**WHAT TO DO:**
Collect each line of the entries that holds the string "left".

**MATERIAL SHOWN:**
+++++

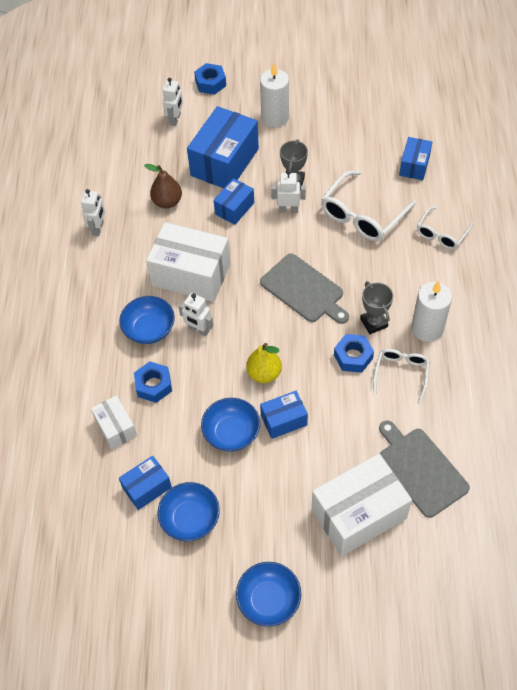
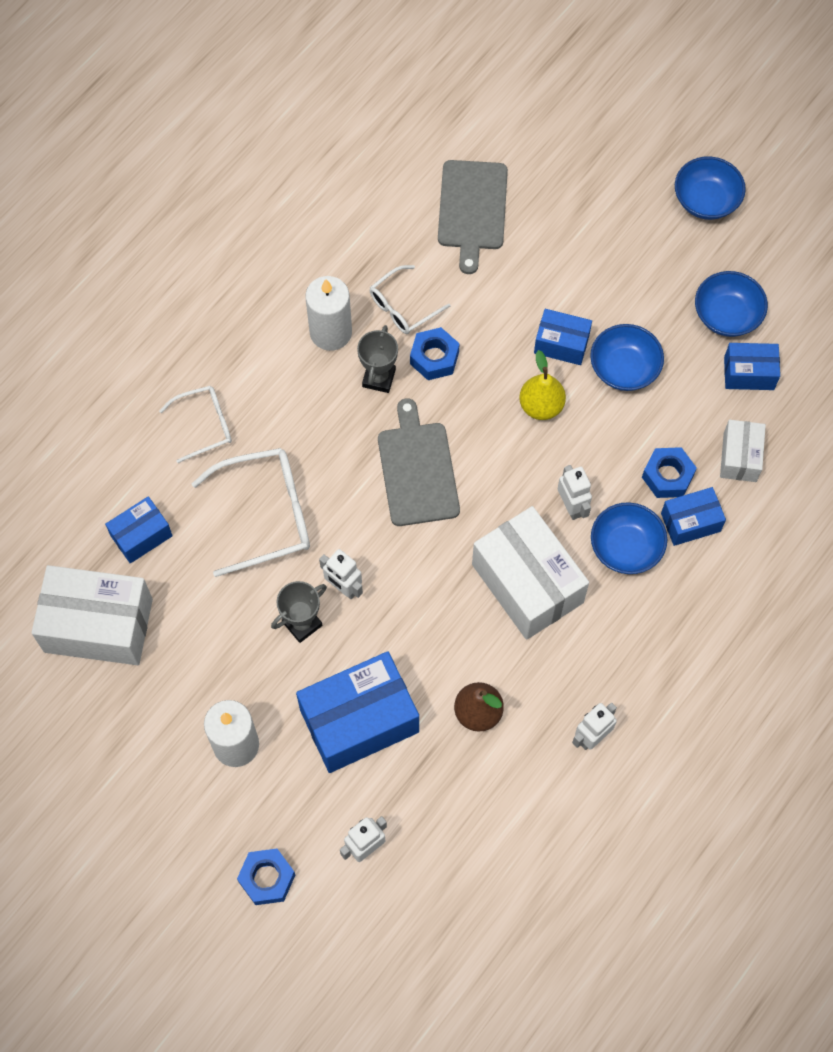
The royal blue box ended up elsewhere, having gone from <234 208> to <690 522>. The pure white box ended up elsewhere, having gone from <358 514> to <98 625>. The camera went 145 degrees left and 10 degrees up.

+++++

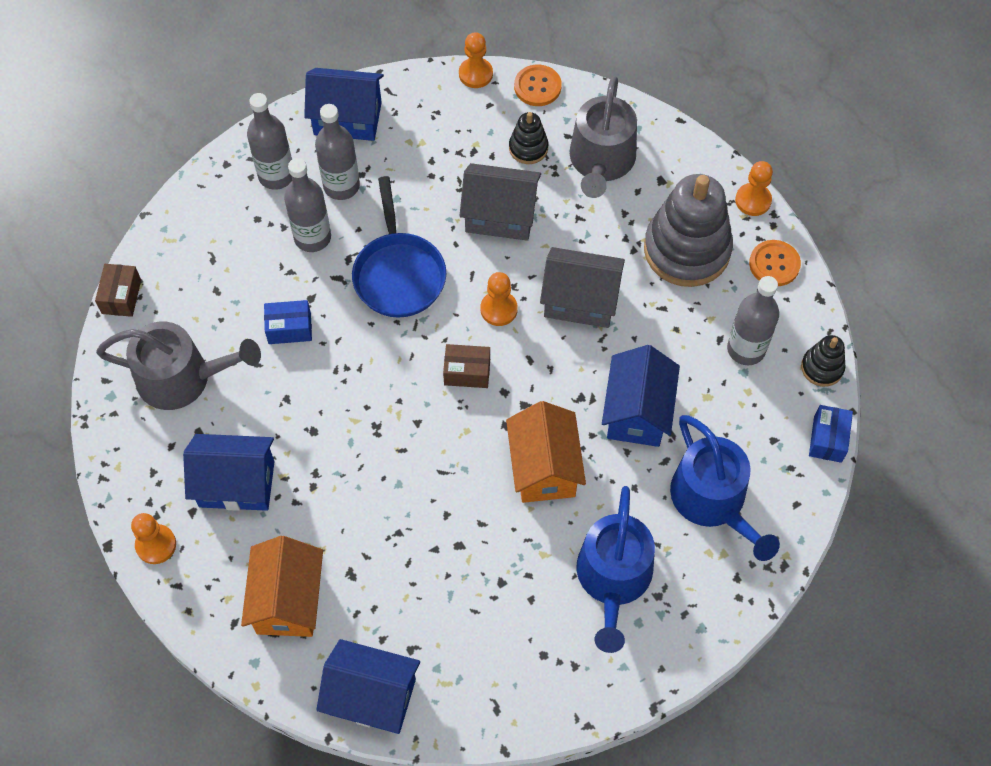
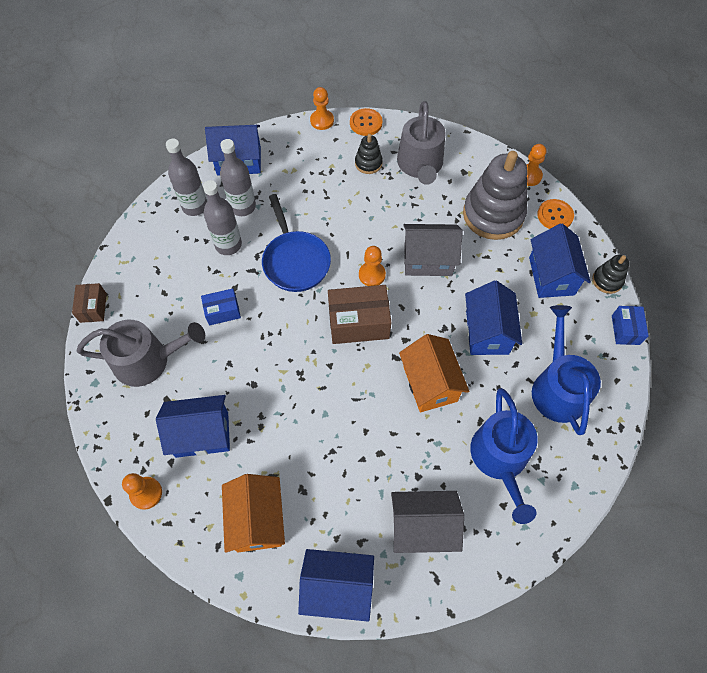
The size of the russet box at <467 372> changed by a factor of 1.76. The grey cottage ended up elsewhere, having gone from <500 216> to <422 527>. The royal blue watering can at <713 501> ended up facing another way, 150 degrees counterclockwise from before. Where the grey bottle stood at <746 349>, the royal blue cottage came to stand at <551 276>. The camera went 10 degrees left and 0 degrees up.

+++++

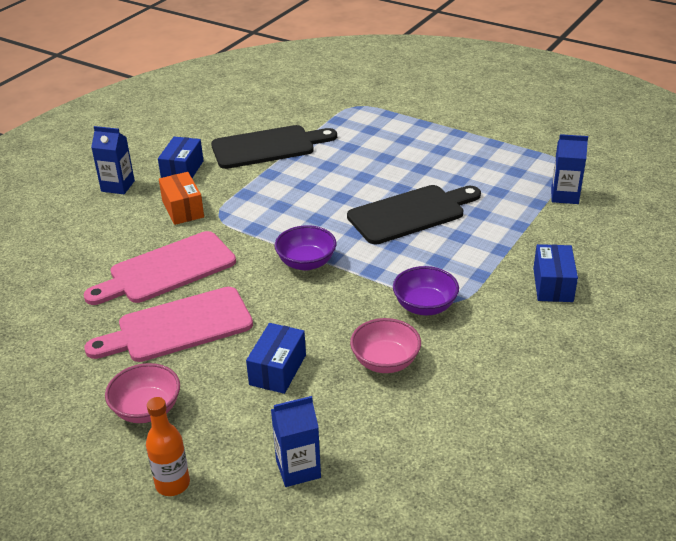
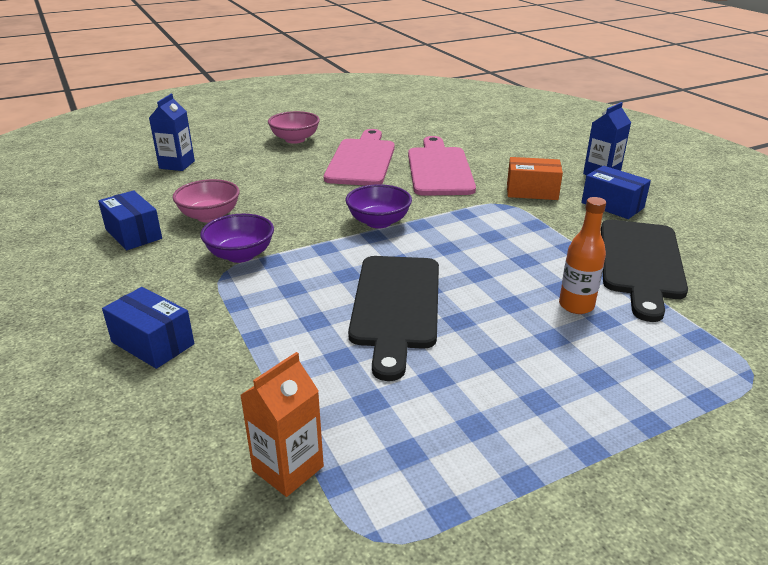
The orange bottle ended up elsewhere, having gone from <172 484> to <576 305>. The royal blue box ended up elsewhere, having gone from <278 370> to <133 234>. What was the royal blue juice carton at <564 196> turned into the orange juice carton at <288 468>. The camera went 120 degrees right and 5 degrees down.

+++++

**ANSWER FOR THIS EXERCISE:**
The royal blue box ended up elsewhere, having gone from <234 208> to <690 522>. The pure white box ended up elsewhere, having gone from <358 514> to <98 625>. The camera went 145 degrees left and 10 degrees up.
The size of the russet box at <467 372> changed by a factor of 1.76. The grey cottage ended up elsewhere, having gone from <500 216> to <422 527>. The royal blue watering can at <713 501> ended up facing another way, 150 degrees counterclockwise from before. Where the grey bottle stood at <746 349>, the royal blue cottage came to stand at <551 276>. The camera went 10 degrees left and 0 degrees up.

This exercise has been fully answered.